PROBLEM STATEMENT: Output exactly the lines of the listing below that run from the line with "blue cross: (32, 28) -> (23, 24), moved" through the line with "pink circle: (104, 89) -> (82, 77), moved". No pictures.

DATA FOR PROCESSING:

---*---

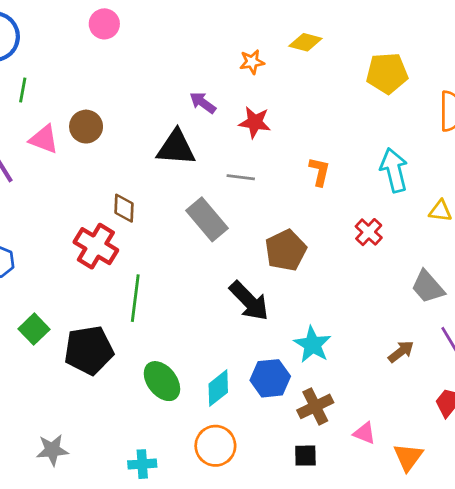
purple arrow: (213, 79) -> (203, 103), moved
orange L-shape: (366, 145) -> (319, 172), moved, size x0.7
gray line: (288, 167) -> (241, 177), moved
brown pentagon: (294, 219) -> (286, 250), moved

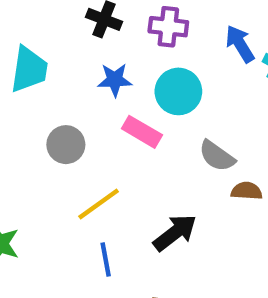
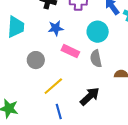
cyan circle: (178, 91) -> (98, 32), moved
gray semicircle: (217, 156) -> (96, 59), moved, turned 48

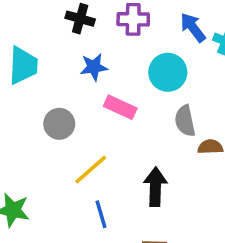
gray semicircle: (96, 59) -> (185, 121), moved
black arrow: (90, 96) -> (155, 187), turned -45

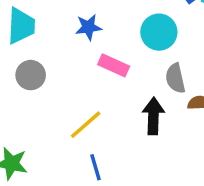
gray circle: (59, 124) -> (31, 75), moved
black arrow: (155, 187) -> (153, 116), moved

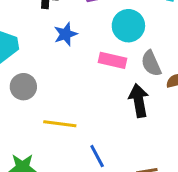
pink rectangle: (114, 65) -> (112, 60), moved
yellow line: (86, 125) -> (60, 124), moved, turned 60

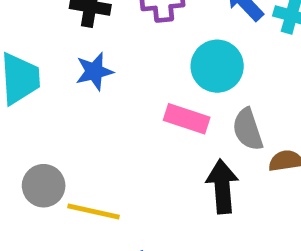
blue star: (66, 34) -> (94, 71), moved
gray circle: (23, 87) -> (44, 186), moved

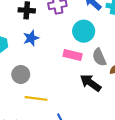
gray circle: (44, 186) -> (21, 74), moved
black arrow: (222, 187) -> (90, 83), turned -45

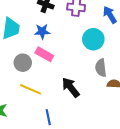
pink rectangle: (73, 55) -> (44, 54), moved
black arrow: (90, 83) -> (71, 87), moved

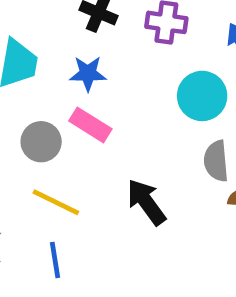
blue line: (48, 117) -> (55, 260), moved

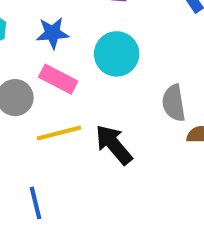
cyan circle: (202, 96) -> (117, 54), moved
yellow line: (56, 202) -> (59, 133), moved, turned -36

---*---

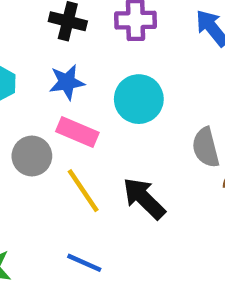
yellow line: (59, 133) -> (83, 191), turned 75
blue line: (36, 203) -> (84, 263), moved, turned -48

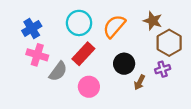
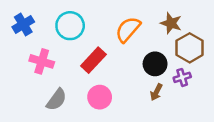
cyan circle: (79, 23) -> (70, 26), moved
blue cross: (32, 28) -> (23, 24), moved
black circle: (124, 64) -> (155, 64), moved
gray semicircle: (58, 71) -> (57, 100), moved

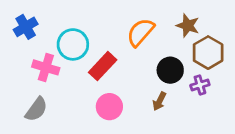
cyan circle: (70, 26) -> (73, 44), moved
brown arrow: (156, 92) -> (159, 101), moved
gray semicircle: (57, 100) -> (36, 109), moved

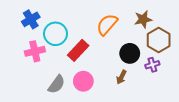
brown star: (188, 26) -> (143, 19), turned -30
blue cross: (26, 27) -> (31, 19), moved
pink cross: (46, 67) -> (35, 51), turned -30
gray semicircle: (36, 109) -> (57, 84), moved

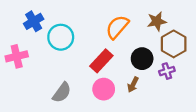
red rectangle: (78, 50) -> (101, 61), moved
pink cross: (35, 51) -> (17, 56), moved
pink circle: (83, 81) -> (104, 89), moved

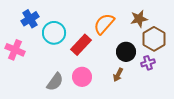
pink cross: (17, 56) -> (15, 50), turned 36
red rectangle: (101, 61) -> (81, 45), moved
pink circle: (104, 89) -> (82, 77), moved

---*---

REPLY TO THE TASK:
blue cross: (32, 28) -> (23, 24), moved
black circle: (124, 64) -> (155, 64), moved
gray semicircle: (58, 71) -> (57, 100), moved

cyan circle: (70, 26) -> (73, 44), moved
brown arrow: (156, 92) -> (159, 101), moved
gray semicircle: (57, 100) -> (36, 109), moved

brown star: (188, 26) -> (143, 19), turned -30
blue cross: (26, 27) -> (31, 19), moved
pink cross: (46, 67) -> (35, 51), turned -30
gray semicircle: (36, 109) -> (57, 84), moved

red rectangle: (78, 50) -> (101, 61), moved
pink cross: (35, 51) -> (17, 56), moved
pink circle: (83, 81) -> (104, 89), moved

pink cross: (17, 56) -> (15, 50), turned 36
red rectangle: (101, 61) -> (81, 45), moved
pink circle: (104, 89) -> (82, 77), moved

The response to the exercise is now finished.